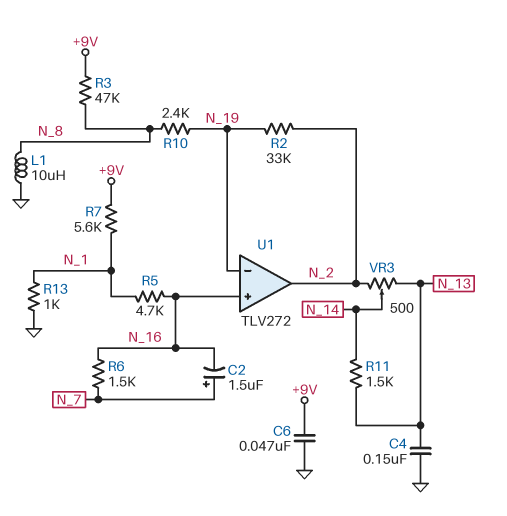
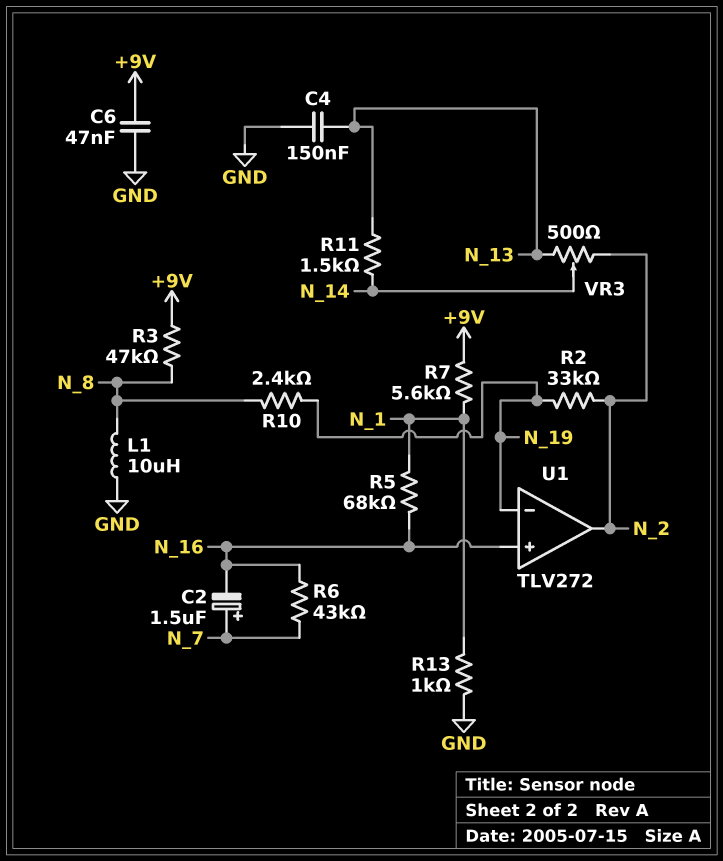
R5: 4.7k (N_1, N_16) -> 68k (N_1, N_16)
R6: 1.5k (N_7, N_16) -> 43k (N_7, N_16)

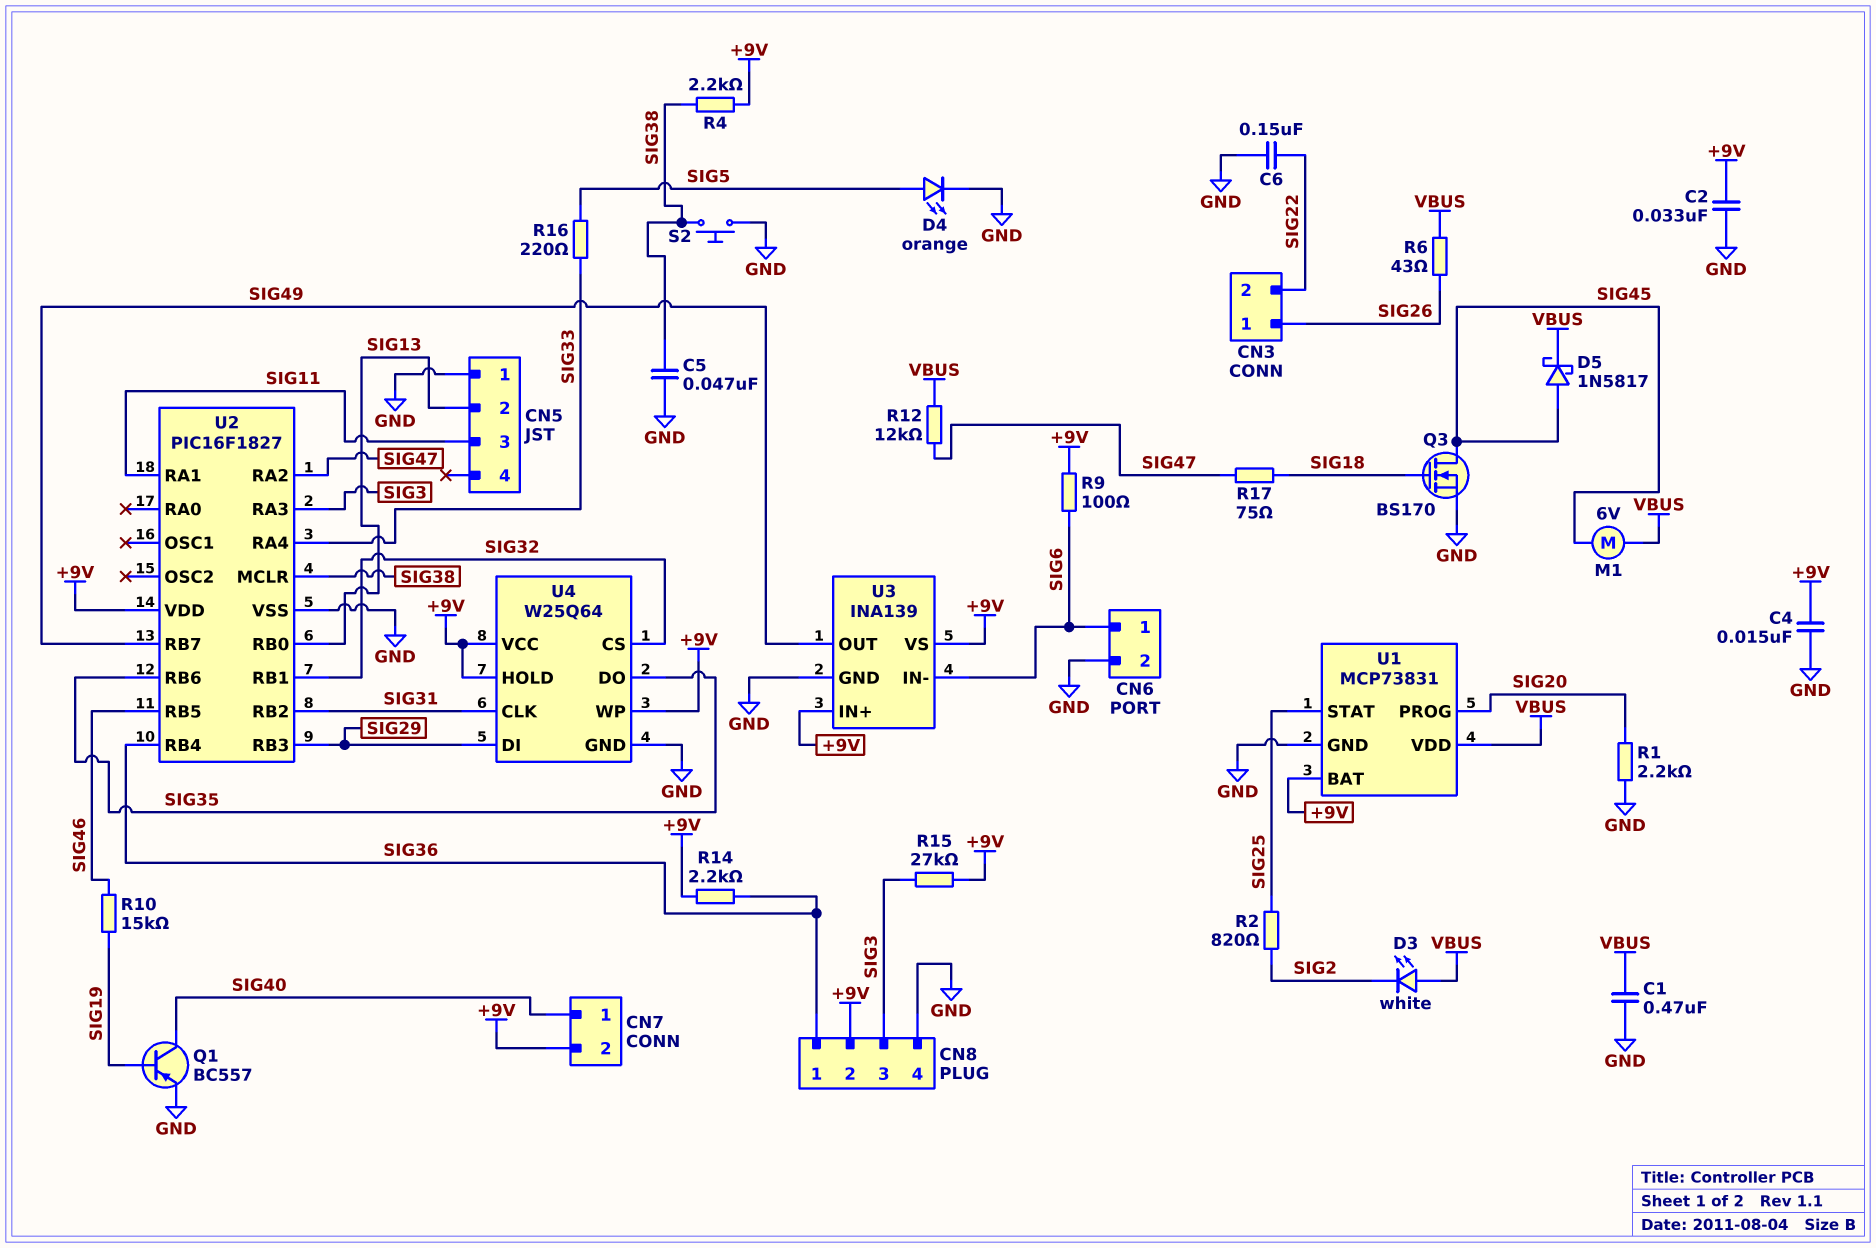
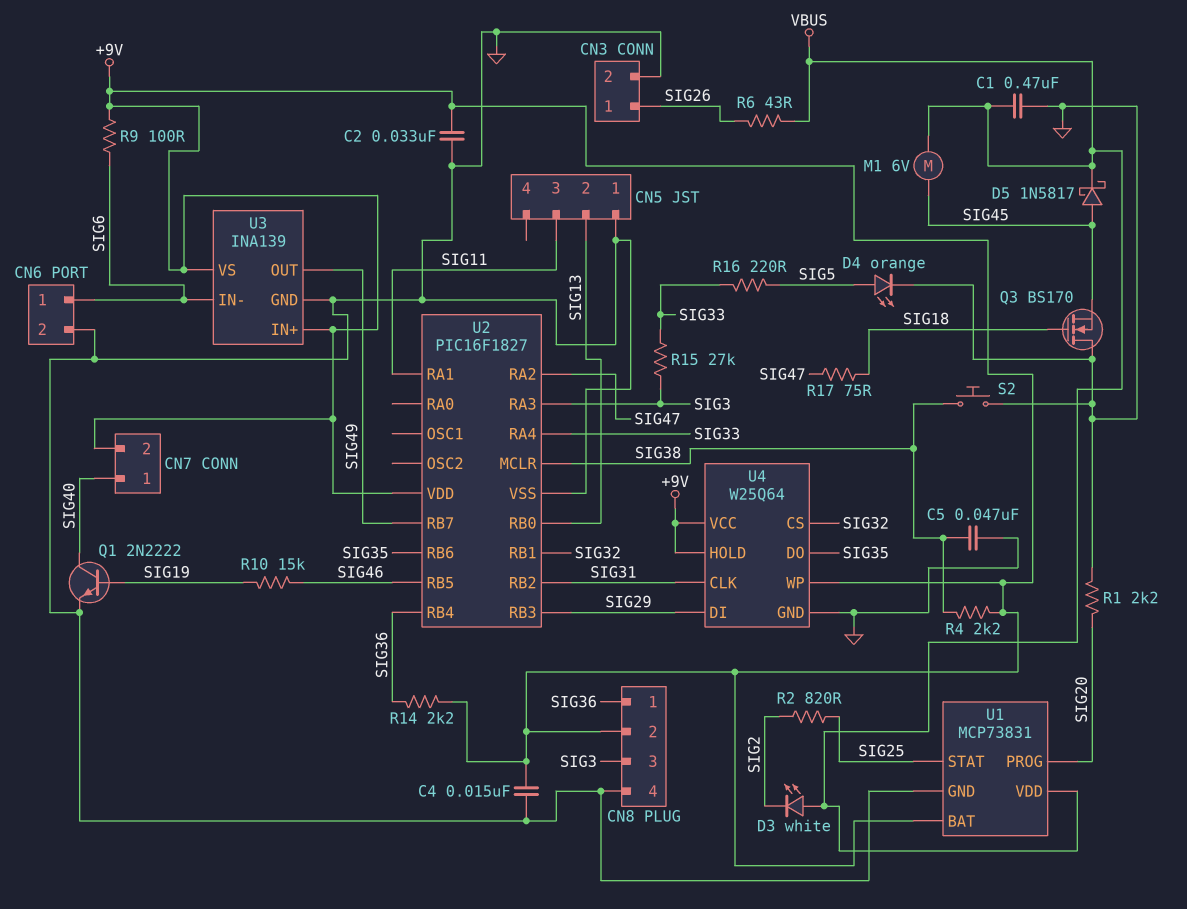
C6: 150nF (GND, SIG22) -> none
CN3 pin 2: SIG22 -> GND
Q1: PNP BC557 (B SIG19, C SIG40, E GND) -> NPN 2N2222 (B SIG19, C SIG40, E GND)
Q3: NMOS BS170 (G SIG18, D SIG45, S GND) -> NMOS BS170 (G SIG18, D GND, S SIG45)
R12: 12k (SIG47, VBUS) -> none
R15: 27k (+9V, SIG3) -> 27k (SIG3, SIG33)

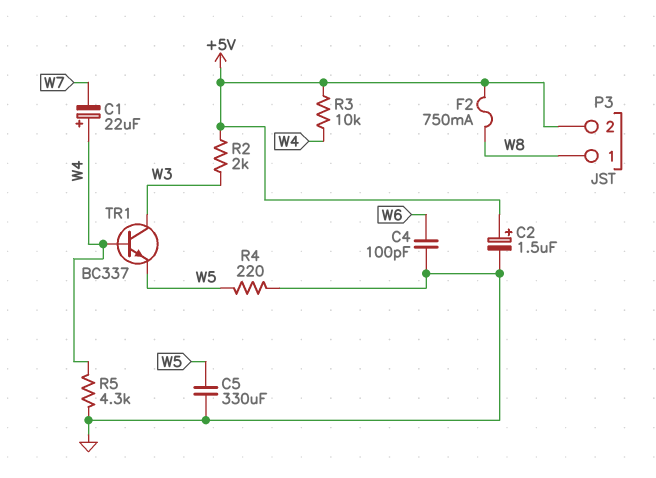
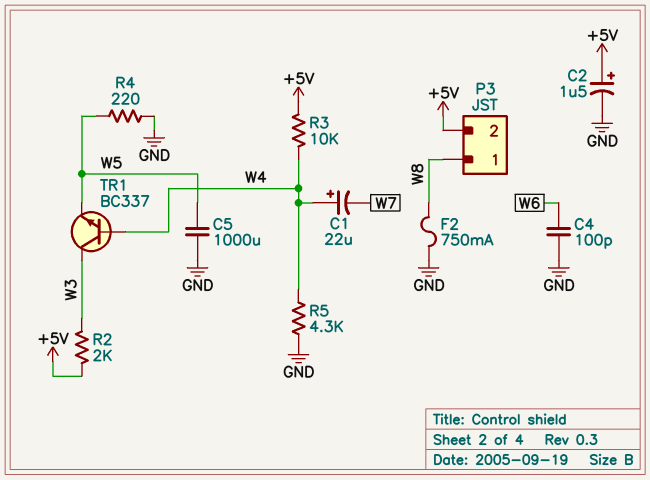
C5: 330uF (GND, W5) -> 1000uF (GND, W5)
F2: 750mA (+5V, W8) -> 750mA (GND, W8)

:: Work task ::
After locating the line with "C5: 330uF (GND, W5) -> 1000uF (GND, W5)", please repeat it and every line after it exactly, through the end of the data above.

:: Finished exercise ::
C5: 330uF (GND, W5) -> 1000uF (GND, W5)
F2: 750mA (+5V, W8) -> 750mA (GND, W8)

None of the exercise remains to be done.